Nothing but a number is needed: the count of lines below that include "left".

_THE RECORDS_
────────────────────
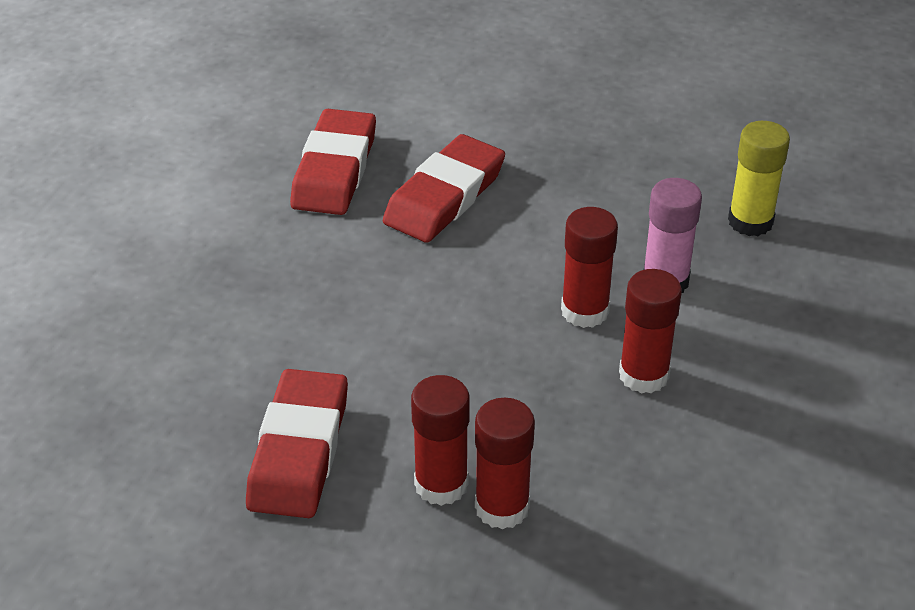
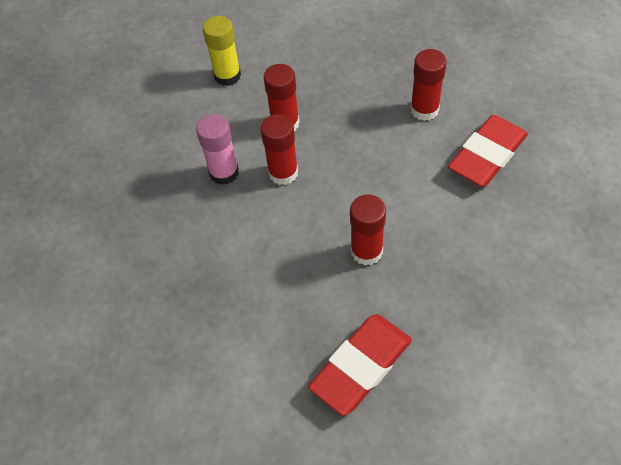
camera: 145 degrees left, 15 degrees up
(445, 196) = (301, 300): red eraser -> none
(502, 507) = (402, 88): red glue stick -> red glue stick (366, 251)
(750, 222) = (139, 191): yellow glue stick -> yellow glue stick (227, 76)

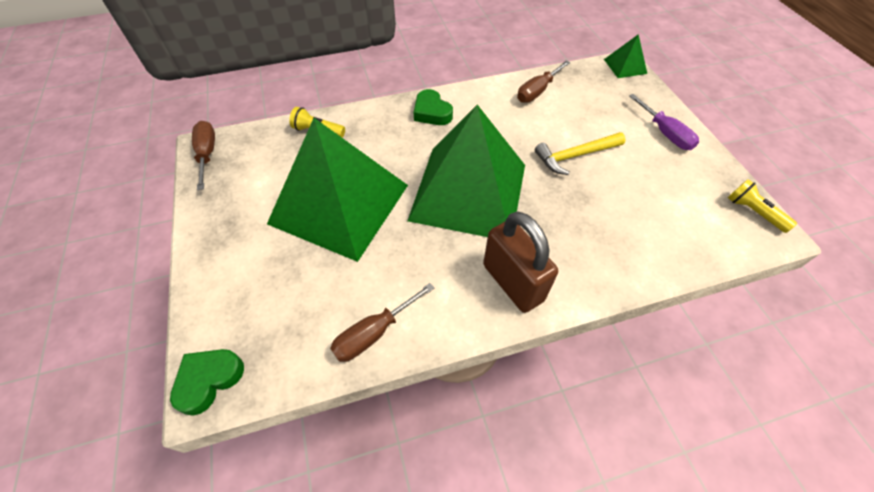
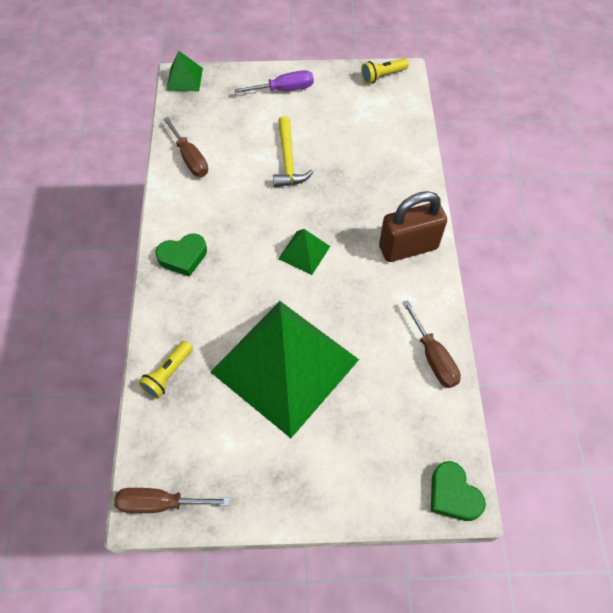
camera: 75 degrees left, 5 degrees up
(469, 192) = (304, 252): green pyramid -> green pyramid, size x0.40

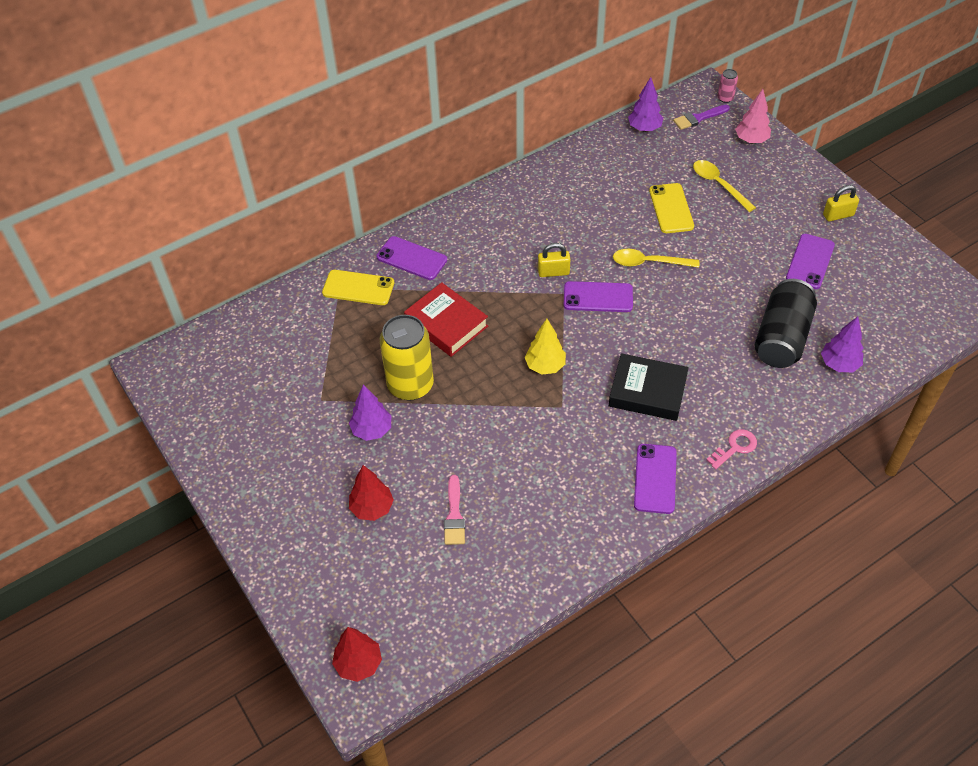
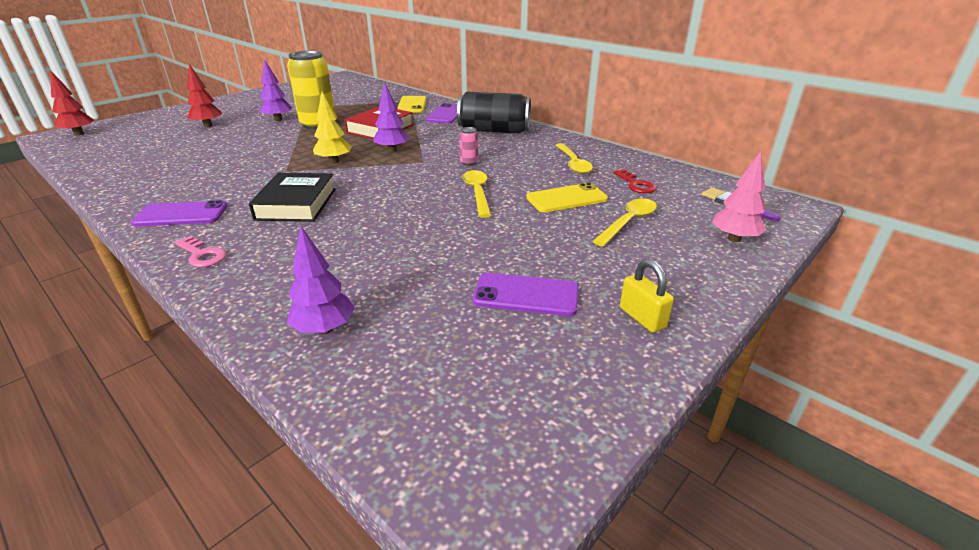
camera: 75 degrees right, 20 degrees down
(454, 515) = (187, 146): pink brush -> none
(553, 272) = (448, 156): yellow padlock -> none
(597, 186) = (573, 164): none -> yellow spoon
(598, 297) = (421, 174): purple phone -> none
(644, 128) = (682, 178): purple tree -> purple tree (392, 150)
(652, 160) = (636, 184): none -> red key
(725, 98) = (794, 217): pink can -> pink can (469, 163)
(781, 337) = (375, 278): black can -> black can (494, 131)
────────────────────
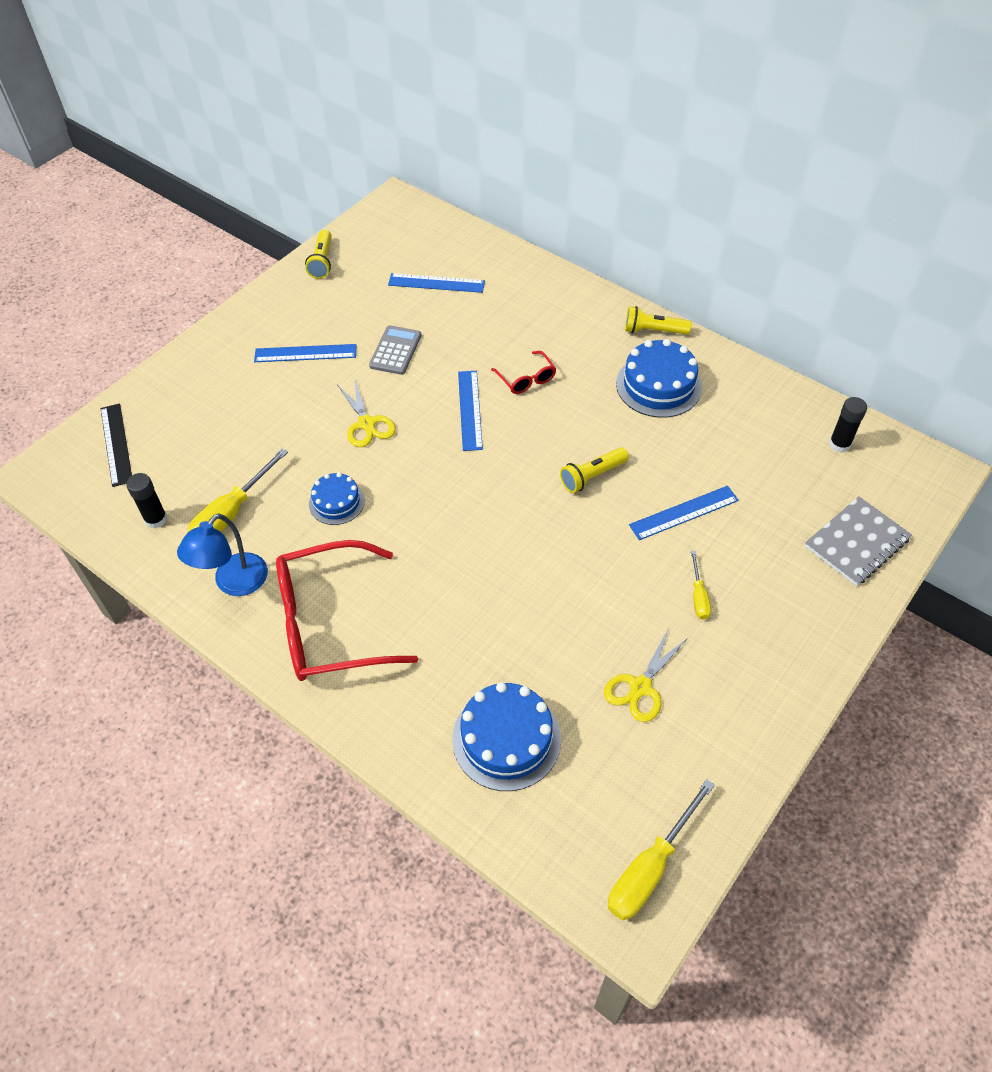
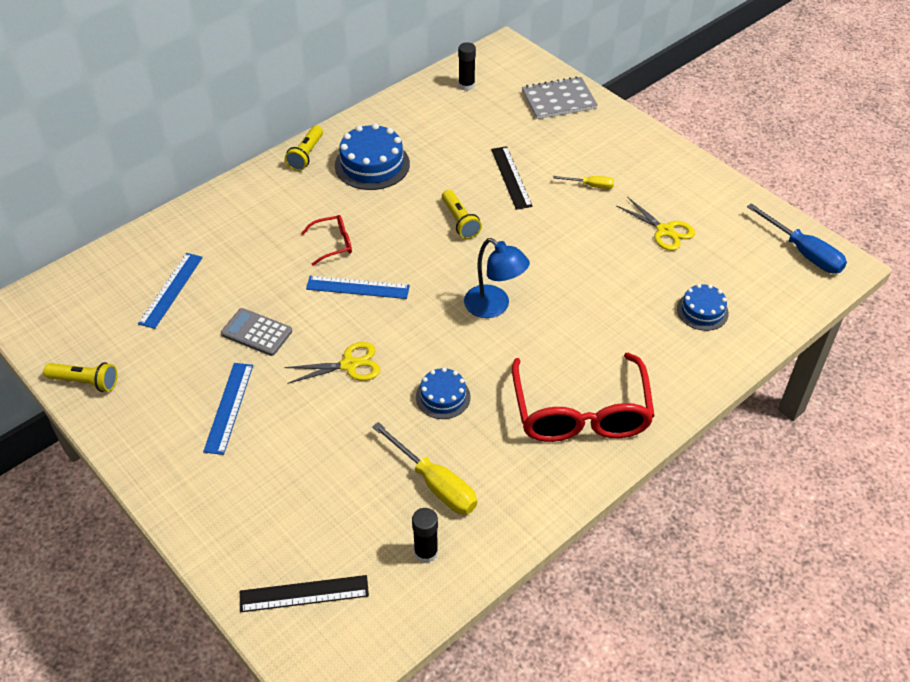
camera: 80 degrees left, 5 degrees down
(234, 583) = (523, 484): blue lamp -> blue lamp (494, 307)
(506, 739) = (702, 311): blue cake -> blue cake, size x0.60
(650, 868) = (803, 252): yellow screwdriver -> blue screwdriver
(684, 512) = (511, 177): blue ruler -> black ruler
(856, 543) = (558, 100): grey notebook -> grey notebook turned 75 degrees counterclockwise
────────────────────
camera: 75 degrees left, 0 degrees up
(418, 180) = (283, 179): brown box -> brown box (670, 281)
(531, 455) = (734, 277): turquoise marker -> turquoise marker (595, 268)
────────────────────
_EXERCISE OUTPUT_
4